WHAT IS NEEDED: Retype the whole listing below exactly, keeping every picture out of it.
-- Opening Marker --
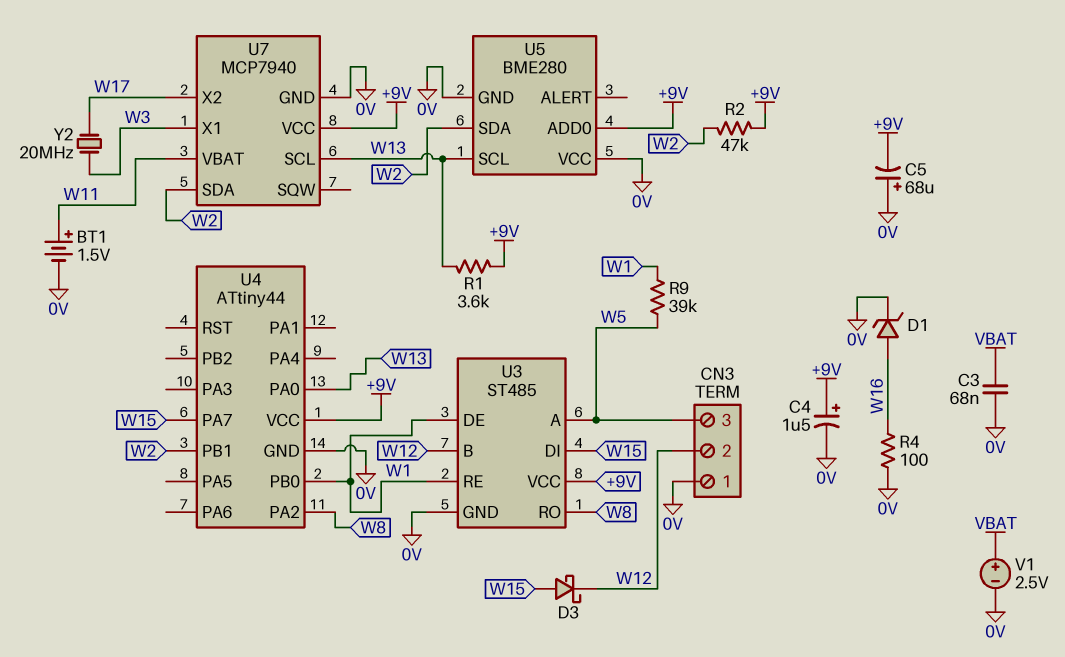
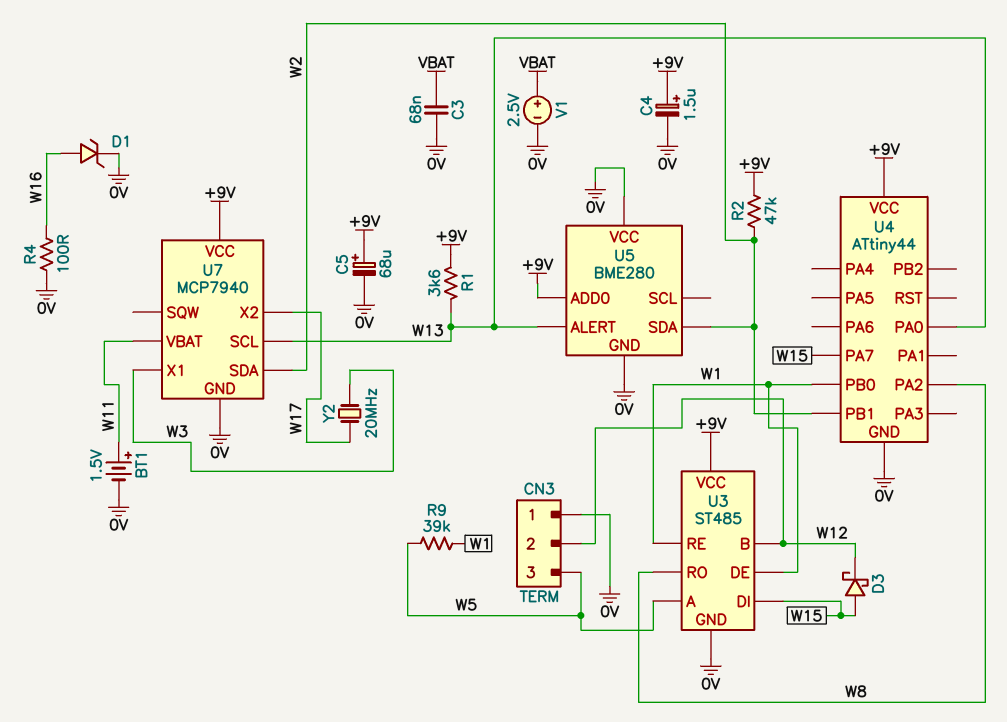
C5: 68uF (plus 0V, minus +9V) -> 68uF (plus +9V, minus 0V)
U5 pin ALERT: none -> W13
U5 pin SCL: W13 -> none

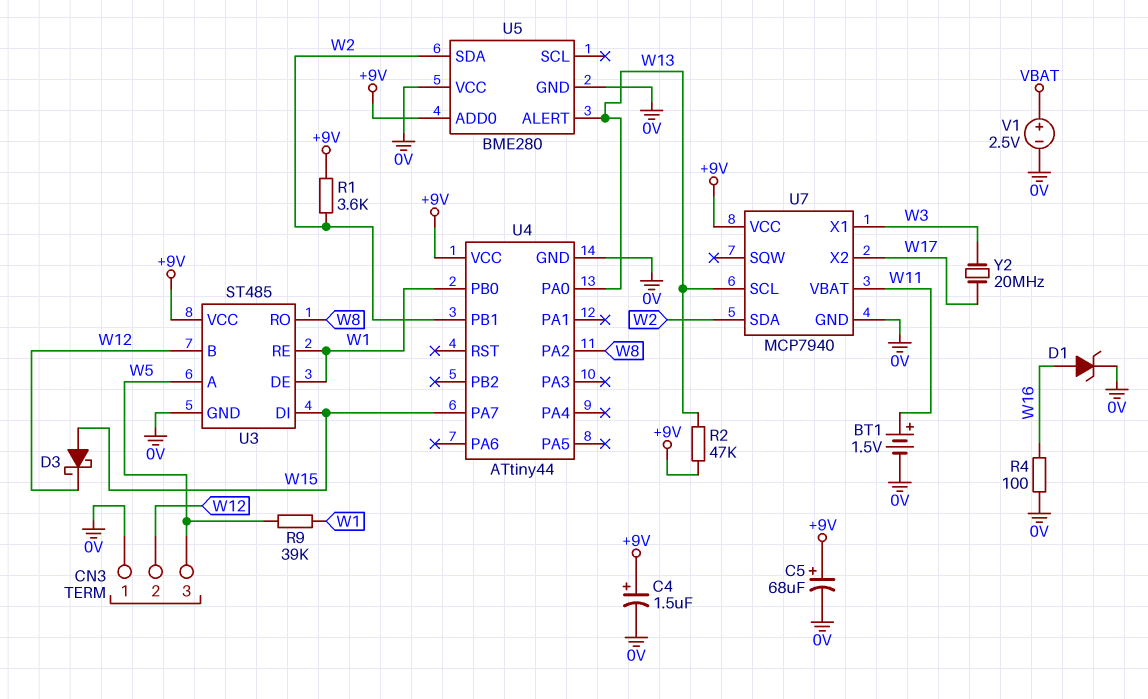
C3: 68nF (0V, VBAT) -> none
R1: 3.6k (+9V, W13) -> 3.6k (+9V, W2)
R2: 47k (+9V, W2) -> 47k (+9V, W13)

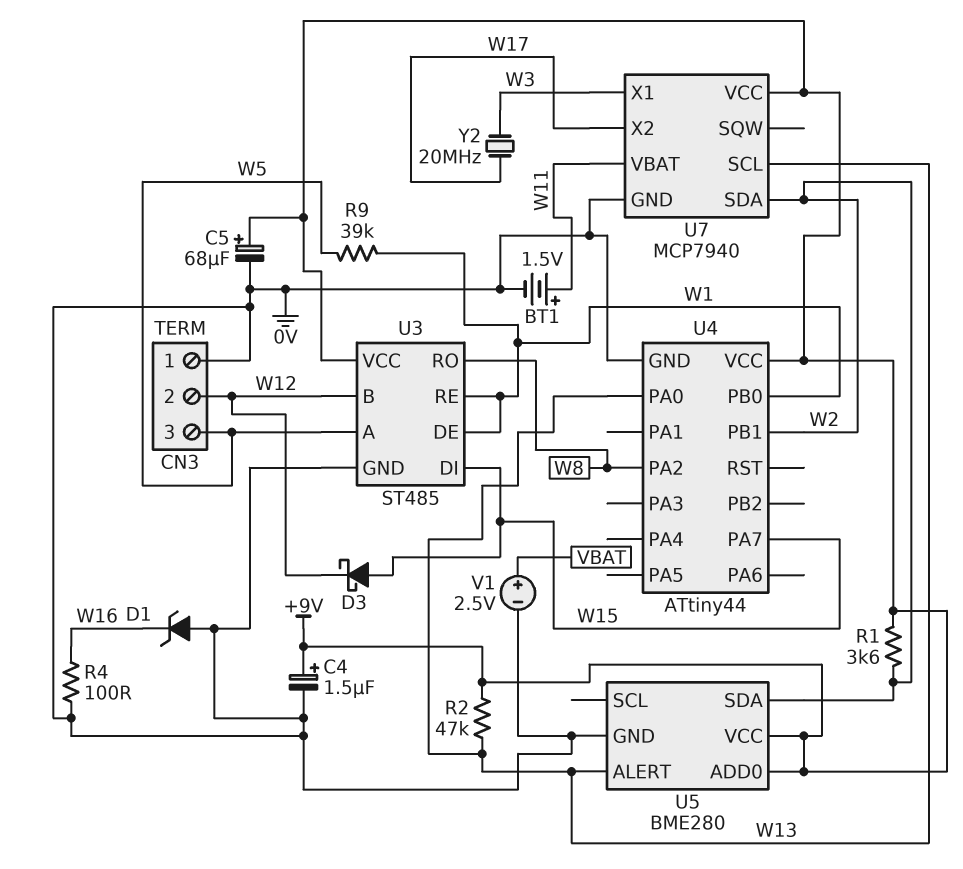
D1: zener (A W16, K 0V) -> zener (A 0V, K W16)
U5 pin VCC: 0V -> +9V

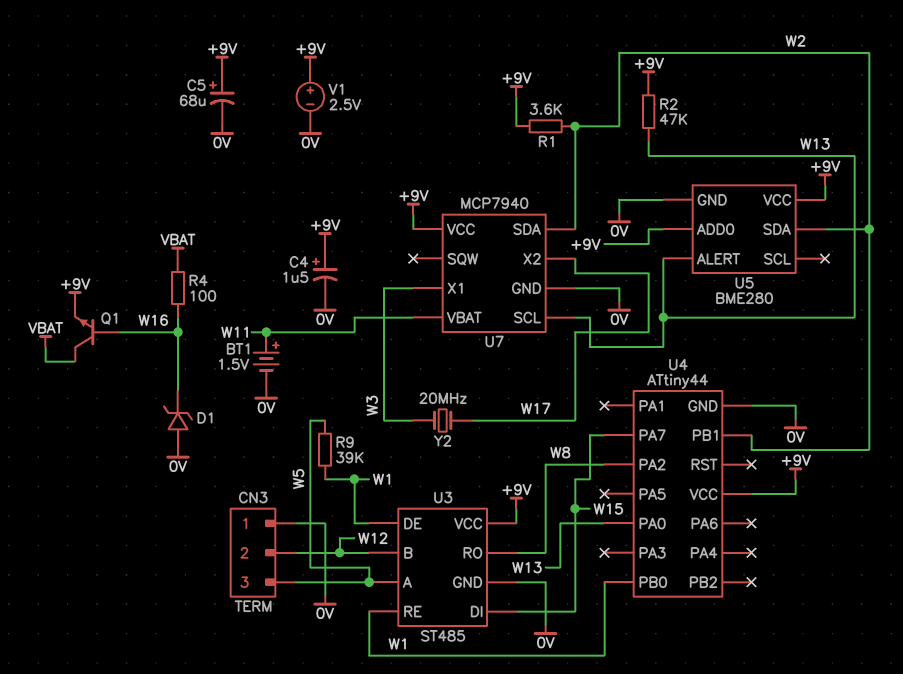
D3: schottky (A W15, K W12) -> none
Q1: none -> NPN (B W16, C VBAT, E +9V)
R4: 100 (0V, W16) -> 100 (VBAT, W16)
V1: 2.5V (plus VBAT, minus 0V) -> 2.5V (plus +9V, minus 0V)

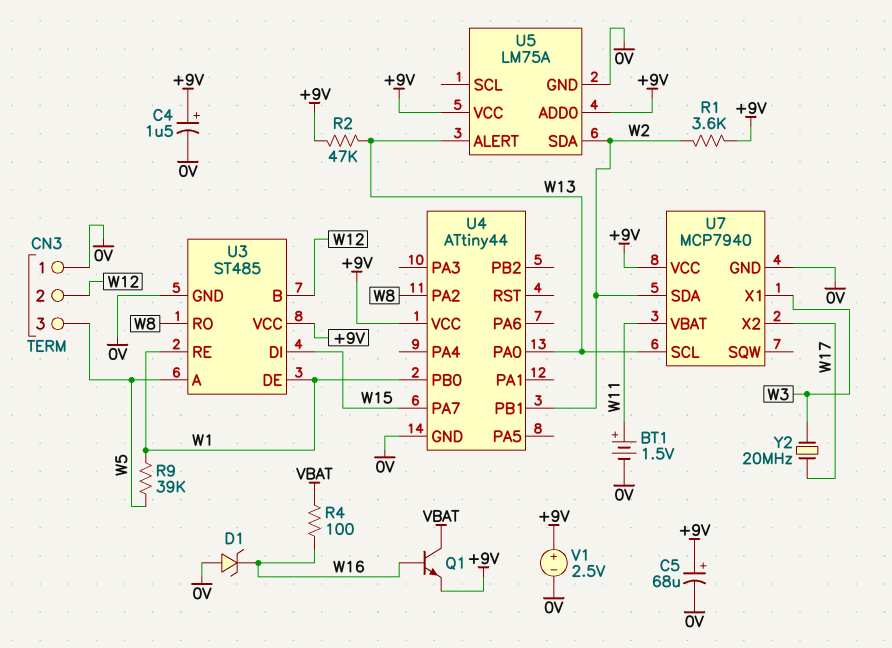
U5: BME280 -> LM75A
-- Closing Marker --
EXPECTED ANSWER:
C5: 68uF (plus 0V, minus +9V) -> 68uF (plus +9V, minus 0V)
U5 pin ALERT: none -> W13
U5 pin SCL: W13 -> none

C3: 68nF (0V, VBAT) -> none
R1: 3.6k (+9V, W13) -> 3.6k (+9V, W2)
R2: 47k (+9V, W2) -> 47k (+9V, W13)

D1: zener (A W16, K 0V) -> zener (A 0V, K W16)
U5 pin VCC: 0V -> +9V

D3: schottky (A W15, K W12) -> none
Q1: none -> NPN (B W16, C VBAT, E +9V)
R4: 100 (0V, W16) -> 100 (VBAT, W16)
V1: 2.5V (plus VBAT, minus 0V) -> 2.5V (plus +9V, minus 0V)

U5: BME280 -> LM75A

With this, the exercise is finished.